BEGIN DATA PROVIDED
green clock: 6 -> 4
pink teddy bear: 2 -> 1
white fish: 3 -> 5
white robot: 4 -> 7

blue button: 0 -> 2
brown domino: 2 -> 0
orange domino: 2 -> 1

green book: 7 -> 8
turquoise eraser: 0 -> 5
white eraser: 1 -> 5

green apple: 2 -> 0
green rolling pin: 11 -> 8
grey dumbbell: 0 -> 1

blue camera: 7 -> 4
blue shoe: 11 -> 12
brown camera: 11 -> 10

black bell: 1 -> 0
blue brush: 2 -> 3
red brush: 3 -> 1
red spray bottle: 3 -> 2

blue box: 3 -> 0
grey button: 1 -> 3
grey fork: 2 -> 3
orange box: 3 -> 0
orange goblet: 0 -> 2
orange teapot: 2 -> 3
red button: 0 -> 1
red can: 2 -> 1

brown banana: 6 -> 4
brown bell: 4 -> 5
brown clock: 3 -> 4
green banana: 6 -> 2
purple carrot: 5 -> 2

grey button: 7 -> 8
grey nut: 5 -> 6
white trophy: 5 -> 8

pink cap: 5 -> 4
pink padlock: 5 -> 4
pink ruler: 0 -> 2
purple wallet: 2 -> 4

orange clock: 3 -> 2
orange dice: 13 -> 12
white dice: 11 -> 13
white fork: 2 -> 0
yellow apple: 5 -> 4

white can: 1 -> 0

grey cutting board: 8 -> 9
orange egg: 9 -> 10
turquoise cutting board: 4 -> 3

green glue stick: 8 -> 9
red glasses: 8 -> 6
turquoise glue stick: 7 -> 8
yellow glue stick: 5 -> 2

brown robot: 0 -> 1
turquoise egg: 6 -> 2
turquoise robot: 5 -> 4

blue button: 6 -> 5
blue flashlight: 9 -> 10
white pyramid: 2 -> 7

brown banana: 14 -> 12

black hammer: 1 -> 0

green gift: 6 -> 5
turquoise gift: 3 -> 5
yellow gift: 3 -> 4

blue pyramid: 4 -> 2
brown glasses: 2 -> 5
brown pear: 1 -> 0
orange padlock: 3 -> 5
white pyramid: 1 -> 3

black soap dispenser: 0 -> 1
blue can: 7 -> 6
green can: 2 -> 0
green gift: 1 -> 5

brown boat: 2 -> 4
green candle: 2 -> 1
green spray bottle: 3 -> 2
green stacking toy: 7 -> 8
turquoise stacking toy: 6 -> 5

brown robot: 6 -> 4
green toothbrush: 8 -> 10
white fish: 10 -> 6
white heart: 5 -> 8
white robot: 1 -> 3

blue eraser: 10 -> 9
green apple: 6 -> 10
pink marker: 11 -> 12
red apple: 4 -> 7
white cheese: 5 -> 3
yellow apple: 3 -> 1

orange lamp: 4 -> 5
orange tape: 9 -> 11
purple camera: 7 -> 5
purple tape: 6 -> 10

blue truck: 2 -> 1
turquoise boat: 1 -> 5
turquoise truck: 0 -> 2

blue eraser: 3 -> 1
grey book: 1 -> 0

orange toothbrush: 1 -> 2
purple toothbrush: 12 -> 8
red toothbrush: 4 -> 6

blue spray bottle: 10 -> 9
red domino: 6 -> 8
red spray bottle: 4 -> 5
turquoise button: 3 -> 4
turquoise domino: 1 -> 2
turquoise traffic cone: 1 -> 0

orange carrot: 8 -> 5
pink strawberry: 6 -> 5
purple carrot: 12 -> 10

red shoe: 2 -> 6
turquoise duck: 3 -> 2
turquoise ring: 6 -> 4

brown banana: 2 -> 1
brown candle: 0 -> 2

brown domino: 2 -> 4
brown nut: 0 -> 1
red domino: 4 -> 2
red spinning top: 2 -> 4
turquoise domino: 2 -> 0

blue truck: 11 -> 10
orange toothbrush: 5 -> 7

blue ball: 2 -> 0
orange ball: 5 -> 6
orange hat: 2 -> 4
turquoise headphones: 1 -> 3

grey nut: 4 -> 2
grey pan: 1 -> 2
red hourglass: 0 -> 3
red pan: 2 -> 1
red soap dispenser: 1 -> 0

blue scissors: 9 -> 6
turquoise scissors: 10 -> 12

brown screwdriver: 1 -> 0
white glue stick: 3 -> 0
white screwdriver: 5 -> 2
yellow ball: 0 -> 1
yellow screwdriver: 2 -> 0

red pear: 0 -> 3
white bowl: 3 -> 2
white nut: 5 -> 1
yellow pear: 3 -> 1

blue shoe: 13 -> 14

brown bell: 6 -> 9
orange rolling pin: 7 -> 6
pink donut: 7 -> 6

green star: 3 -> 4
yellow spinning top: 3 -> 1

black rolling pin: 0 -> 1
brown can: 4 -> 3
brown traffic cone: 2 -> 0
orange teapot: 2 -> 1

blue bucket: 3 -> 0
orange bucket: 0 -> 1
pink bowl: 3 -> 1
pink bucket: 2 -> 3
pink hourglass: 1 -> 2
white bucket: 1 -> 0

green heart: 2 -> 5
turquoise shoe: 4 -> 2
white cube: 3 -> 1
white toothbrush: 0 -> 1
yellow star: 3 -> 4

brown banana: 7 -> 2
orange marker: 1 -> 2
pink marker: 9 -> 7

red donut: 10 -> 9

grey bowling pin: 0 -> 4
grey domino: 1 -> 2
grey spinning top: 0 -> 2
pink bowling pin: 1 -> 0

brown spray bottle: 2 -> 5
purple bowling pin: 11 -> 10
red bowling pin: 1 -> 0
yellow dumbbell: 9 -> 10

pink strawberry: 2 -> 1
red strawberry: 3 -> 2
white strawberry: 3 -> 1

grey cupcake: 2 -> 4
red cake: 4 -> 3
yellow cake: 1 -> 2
END DATA PROVIDED
WHAT IS EXPECTED
Lines from the top of the data above through the line with "blue flashlight: 9 -> 10", both ends included: copy them exactly, nothing more.

FINISHED EXERCISE
green clock: 6 -> 4
pink teddy bear: 2 -> 1
white fish: 3 -> 5
white robot: 4 -> 7

blue button: 0 -> 2
brown domino: 2 -> 0
orange domino: 2 -> 1

green book: 7 -> 8
turquoise eraser: 0 -> 5
white eraser: 1 -> 5

green apple: 2 -> 0
green rolling pin: 11 -> 8
grey dumbbell: 0 -> 1

blue camera: 7 -> 4
blue shoe: 11 -> 12
brown camera: 11 -> 10

black bell: 1 -> 0
blue brush: 2 -> 3
red brush: 3 -> 1
red spray bottle: 3 -> 2

blue box: 3 -> 0
grey button: 1 -> 3
grey fork: 2 -> 3
orange box: 3 -> 0
orange goblet: 0 -> 2
orange teapot: 2 -> 3
red button: 0 -> 1
red can: 2 -> 1

brown banana: 6 -> 4
brown bell: 4 -> 5
brown clock: 3 -> 4
green banana: 6 -> 2
purple carrot: 5 -> 2

grey button: 7 -> 8
grey nut: 5 -> 6
white trophy: 5 -> 8

pink cap: 5 -> 4
pink padlock: 5 -> 4
pink ruler: 0 -> 2
purple wallet: 2 -> 4

orange clock: 3 -> 2
orange dice: 13 -> 12
white dice: 11 -> 13
white fork: 2 -> 0
yellow apple: 5 -> 4

white can: 1 -> 0

grey cutting board: 8 -> 9
orange egg: 9 -> 10
turquoise cutting board: 4 -> 3

green glue stick: 8 -> 9
red glasses: 8 -> 6
turquoise glue stick: 7 -> 8
yellow glue stick: 5 -> 2

brown robot: 0 -> 1
turquoise egg: 6 -> 2
turquoise robot: 5 -> 4

blue button: 6 -> 5
blue flashlight: 9 -> 10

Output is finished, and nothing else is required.